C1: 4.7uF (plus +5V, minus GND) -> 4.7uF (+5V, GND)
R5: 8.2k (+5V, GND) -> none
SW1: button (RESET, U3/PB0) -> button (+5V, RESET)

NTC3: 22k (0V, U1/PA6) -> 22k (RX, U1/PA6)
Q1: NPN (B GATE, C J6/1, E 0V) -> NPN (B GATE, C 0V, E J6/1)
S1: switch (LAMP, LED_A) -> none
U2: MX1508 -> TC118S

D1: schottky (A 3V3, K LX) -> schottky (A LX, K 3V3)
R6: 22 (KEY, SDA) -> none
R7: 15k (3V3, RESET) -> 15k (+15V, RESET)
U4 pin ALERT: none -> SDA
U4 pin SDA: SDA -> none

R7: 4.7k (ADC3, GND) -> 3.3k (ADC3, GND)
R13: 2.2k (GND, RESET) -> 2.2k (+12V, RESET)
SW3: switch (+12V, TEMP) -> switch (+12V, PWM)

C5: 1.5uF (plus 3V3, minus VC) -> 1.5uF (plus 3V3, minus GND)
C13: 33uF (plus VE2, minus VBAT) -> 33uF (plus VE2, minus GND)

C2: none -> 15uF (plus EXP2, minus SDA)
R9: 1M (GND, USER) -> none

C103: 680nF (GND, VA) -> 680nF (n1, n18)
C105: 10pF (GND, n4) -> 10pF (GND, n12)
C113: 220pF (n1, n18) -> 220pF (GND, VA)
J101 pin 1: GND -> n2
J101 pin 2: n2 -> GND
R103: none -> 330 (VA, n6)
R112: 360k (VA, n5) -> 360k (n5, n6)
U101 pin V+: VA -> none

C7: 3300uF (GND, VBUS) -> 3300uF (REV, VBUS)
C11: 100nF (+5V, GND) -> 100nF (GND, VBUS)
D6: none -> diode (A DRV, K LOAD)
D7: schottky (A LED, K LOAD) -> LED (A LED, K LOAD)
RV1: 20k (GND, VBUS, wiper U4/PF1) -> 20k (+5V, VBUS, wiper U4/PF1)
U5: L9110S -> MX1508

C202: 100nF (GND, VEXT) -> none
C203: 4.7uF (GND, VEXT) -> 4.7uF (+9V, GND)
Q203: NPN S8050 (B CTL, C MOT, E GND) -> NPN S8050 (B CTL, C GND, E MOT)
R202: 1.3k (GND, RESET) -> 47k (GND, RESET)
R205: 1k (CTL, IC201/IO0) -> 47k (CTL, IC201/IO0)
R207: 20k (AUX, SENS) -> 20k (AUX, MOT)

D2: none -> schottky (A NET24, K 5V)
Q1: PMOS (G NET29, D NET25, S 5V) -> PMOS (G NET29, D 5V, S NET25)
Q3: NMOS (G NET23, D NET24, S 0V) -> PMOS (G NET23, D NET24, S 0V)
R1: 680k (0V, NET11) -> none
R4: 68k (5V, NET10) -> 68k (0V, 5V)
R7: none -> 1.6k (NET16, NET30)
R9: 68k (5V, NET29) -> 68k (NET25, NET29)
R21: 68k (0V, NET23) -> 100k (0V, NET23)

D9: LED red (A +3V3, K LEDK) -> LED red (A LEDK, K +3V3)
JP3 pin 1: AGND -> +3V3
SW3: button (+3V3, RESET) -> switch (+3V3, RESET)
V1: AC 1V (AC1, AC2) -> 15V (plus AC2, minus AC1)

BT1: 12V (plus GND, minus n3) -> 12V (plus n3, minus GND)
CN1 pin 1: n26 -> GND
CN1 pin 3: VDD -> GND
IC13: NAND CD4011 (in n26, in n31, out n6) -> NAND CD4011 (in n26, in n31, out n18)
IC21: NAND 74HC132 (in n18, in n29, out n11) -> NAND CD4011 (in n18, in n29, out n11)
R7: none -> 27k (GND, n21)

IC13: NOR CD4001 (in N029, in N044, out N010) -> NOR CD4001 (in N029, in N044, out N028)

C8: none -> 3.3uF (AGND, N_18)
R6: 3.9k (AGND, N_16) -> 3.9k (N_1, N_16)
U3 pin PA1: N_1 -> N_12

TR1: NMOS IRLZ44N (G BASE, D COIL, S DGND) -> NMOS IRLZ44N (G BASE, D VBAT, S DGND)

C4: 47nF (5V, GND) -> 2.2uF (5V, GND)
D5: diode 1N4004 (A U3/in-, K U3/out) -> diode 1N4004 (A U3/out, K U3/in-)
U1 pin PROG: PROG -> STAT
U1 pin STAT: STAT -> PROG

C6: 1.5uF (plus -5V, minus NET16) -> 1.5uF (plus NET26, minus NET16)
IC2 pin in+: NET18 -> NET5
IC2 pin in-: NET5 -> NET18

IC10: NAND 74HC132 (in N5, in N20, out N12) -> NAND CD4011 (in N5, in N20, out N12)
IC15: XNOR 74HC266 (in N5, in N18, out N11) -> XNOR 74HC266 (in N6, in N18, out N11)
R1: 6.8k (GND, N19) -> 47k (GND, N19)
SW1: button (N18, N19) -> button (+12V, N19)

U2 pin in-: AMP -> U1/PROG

**WORK TO COMPLETE:**
In the records above, find each line with the word "VBUS" and copy it out.

**OUTPUT OF THE EXERCISE:**
C7: 3300uF (GND, VBUS) -> 3300uF (REV, VBUS)
C11: 100nF (+5V, GND) -> 100nF (GND, VBUS)
RV1: 20k (GND, VBUS, wiper U4/PF1) -> 20k (+5V, VBUS, wiper U4/PF1)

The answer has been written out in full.